Start of SUPPLIED INFORMATION

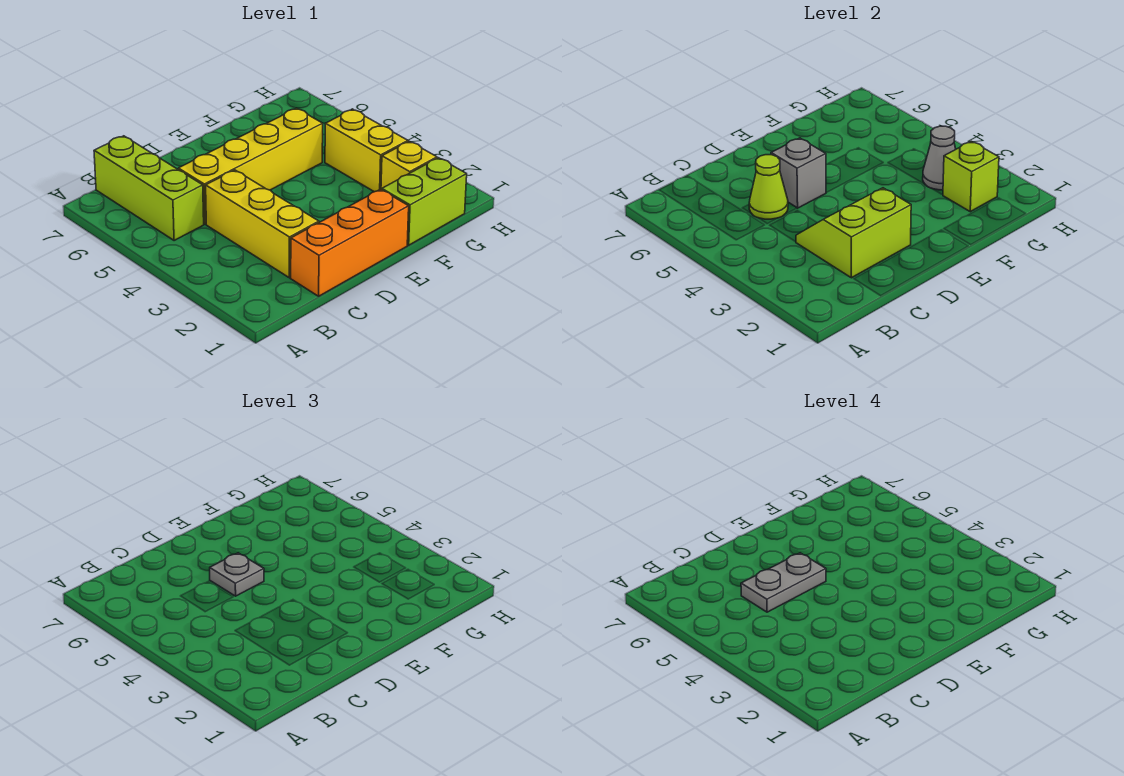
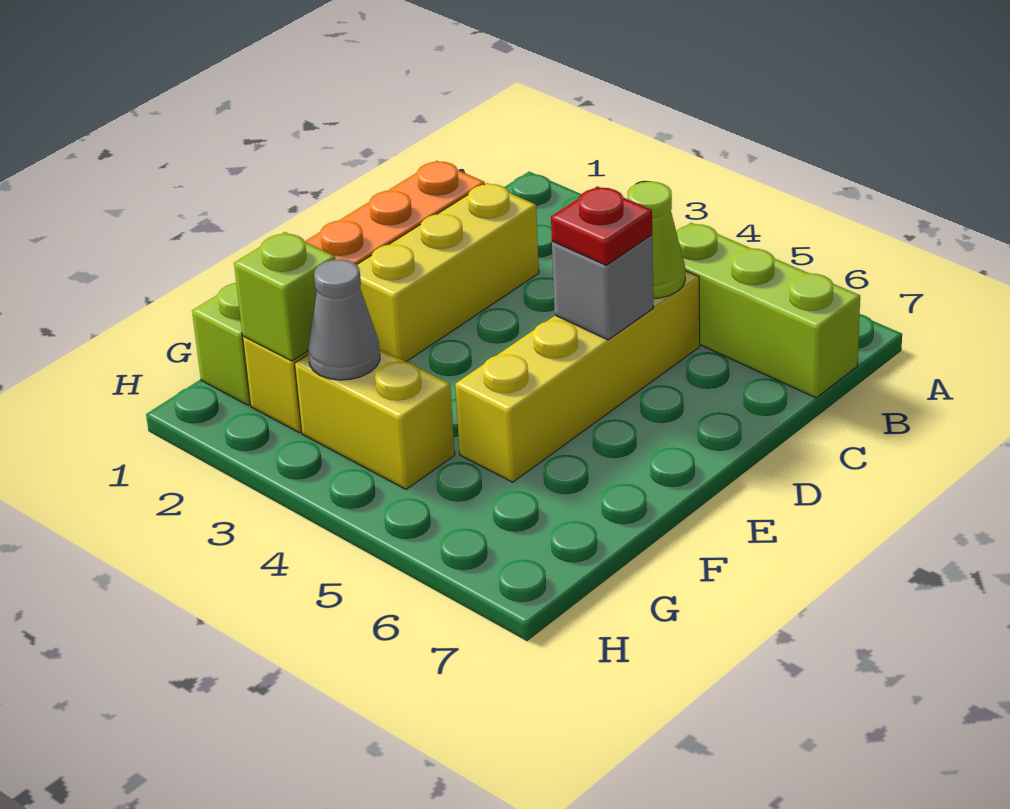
yellow brick C2:C4 level 1 -> yellow brick C2:E2 level 1
lime slope C2:D3 level 2 top 2 -> none
grey plate C5:D5 level 4 -> none
grey plate D5 level 3 -> red plate D5 level 3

End of SUPPLIED INFORMATION

§ TASK STATEMENT
The expected output is the exact run of lines from the line with "grey plate C5:D5 level 4 -> none" through the last line of the material above.

§ OUTPUT BELOW
grey plate C5:D5 level 4 -> none
grey plate D5 level 3 -> red plate D5 level 3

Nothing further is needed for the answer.